- [TASK ITEM]:
All of the data below should be printed again word for word, pictures excluded.

Start of RECORDS SUPPLIED

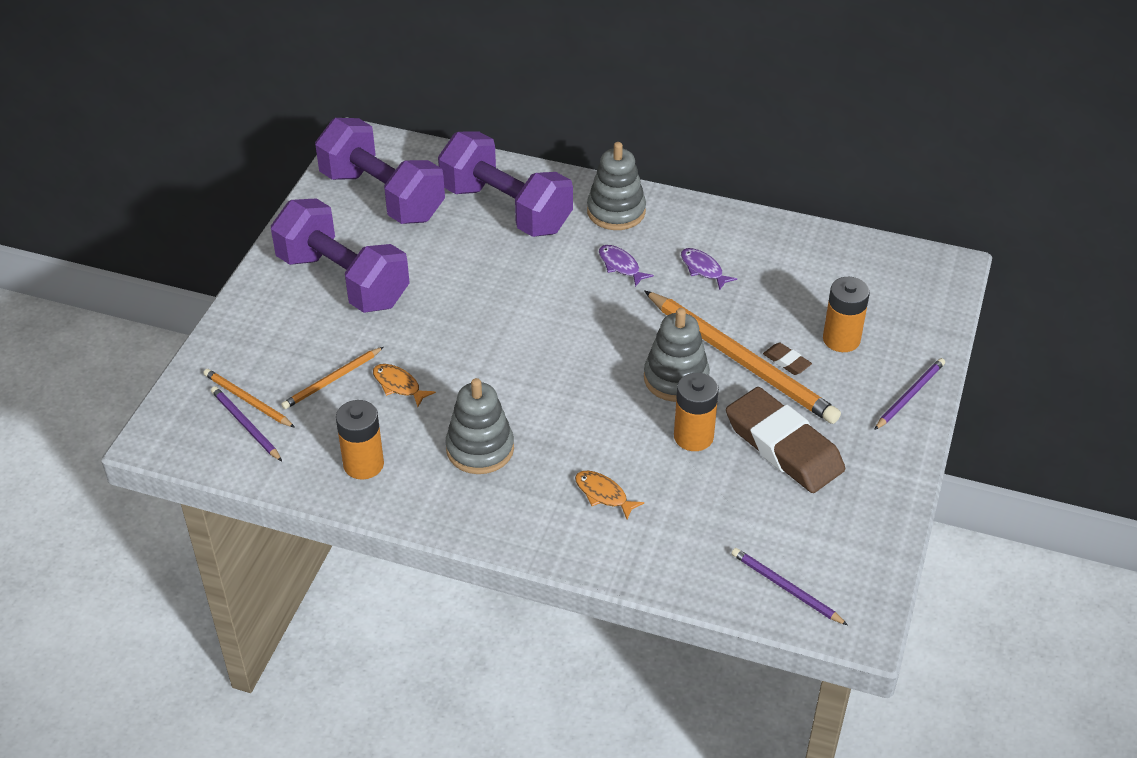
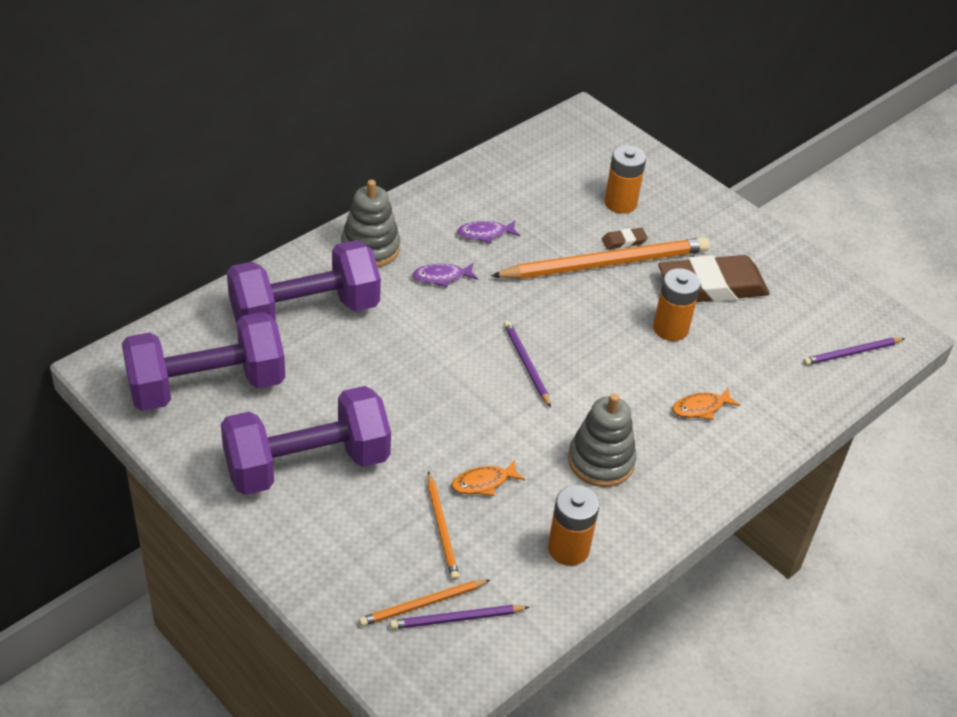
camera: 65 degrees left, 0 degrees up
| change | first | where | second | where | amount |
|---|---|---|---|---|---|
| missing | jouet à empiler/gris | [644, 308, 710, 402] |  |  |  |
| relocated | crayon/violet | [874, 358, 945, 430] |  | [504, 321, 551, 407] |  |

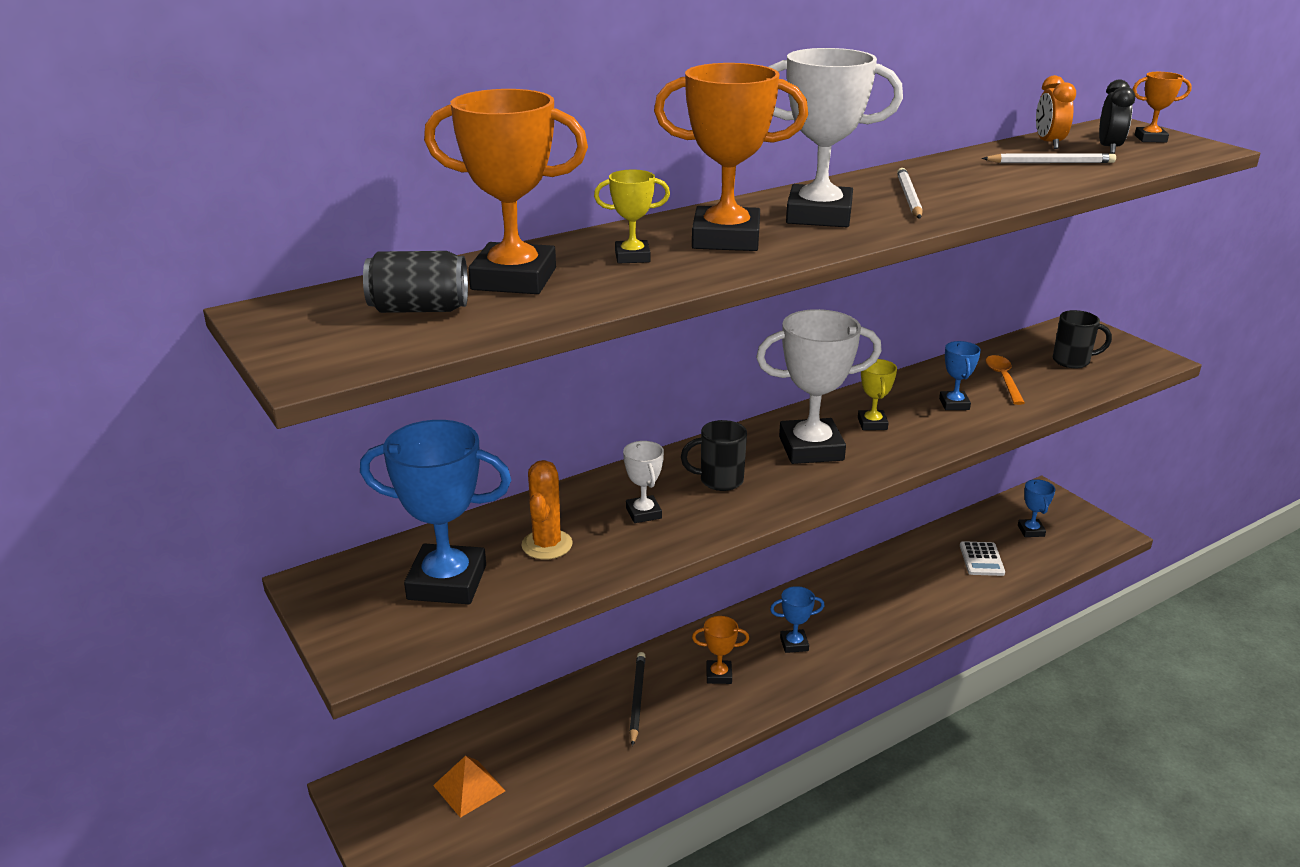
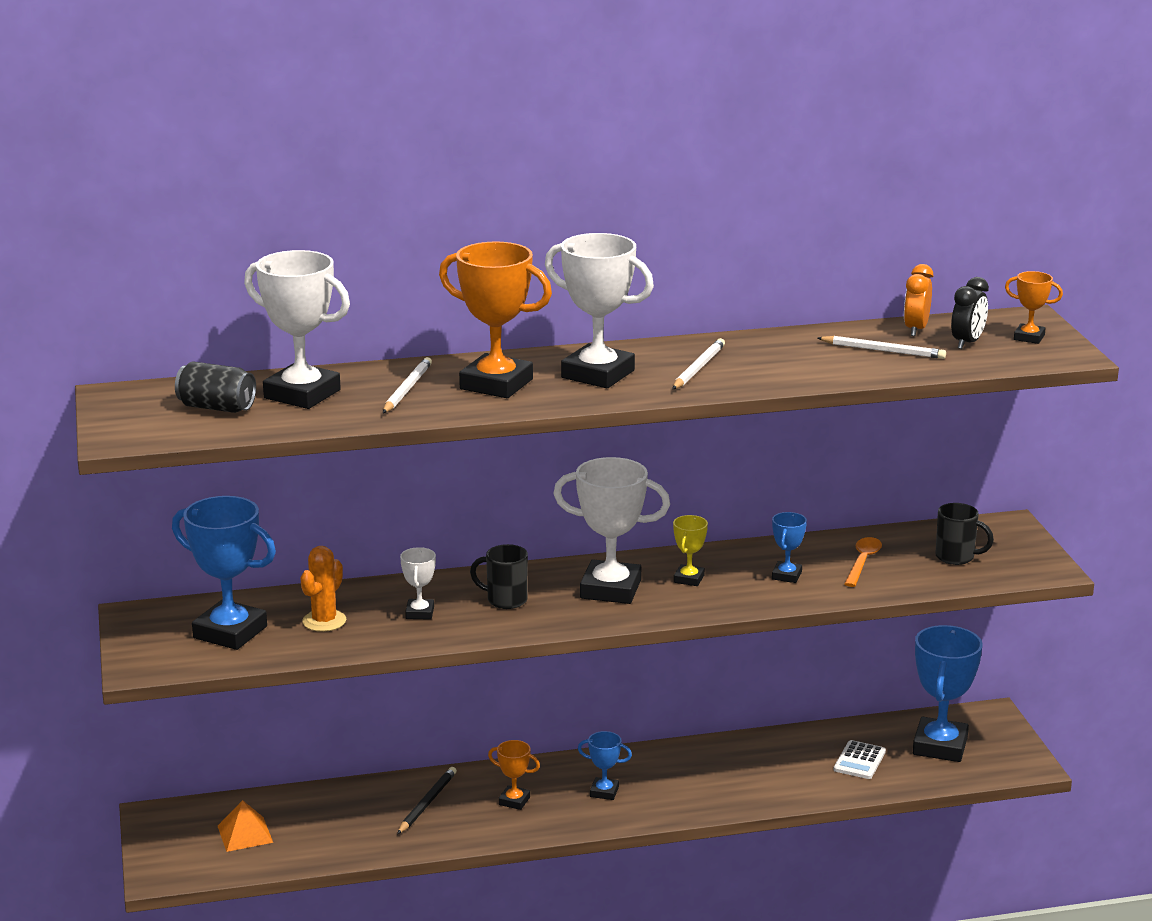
camera: 20 degrees right, 5 degrees down
| change | first | where | second | where | amount |
|---|---|---|---|---|---|
| colour | trophée/orange | [424, 89, 588, 294] | trophée/blanc | [244, 250, 350, 409] |  |
| exchanged | trophée/jaune | [594, 169, 670, 264] | crayon/blanc | [383, 357, 432, 413] |  |
| size | trophée/bleu | [1018, 479, 1055, 537] |  | [913, 625, 983, 762] | x2.04 |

End of RECORDS SUPPLIED

- [FINAL ANSWER]:
camera: 65 degrees left, 0 degrees up
| change | first | where | second | where | amount |
|---|---|---|---|---|---|
| missing | jouet à empiler/gris | [644, 308, 710, 402] |  |  |  |
| relocated | crayon/violet | [874, 358, 945, 430] |  | [504, 321, 551, 407] |  |

camera: 20 degrees right, 5 degrees down
| change | first | where | second | where | amount |
|---|---|---|---|---|---|
| colour | trophée/orange | [424, 89, 588, 294] | trophée/blanc | [244, 250, 350, 409] |  |
| exchanged | trophée/jaune | [594, 169, 670, 264] | crayon/blanc | [383, 357, 432, 413] |  |
| size | trophée/bleu | [1018, 479, 1055, 537] |  | [913, 625, 983, 762] | x2.04 |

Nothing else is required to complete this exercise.